§ INSTRUCTIONS TO FOLLOW
Transcribe word for word the lines spanning the line with "orange vase: 0 -> 2" through the end of the records.

Object matching data
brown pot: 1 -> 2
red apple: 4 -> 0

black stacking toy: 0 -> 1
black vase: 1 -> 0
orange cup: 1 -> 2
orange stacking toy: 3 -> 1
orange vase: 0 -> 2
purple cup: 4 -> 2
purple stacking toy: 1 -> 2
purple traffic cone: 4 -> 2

§ RESPONSE TO THIS EXERCISE
orange vase: 0 -> 2
purple cup: 4 -> 2
purple stacking toy: 1 -> 2
purple traffic cone: 4 -> 2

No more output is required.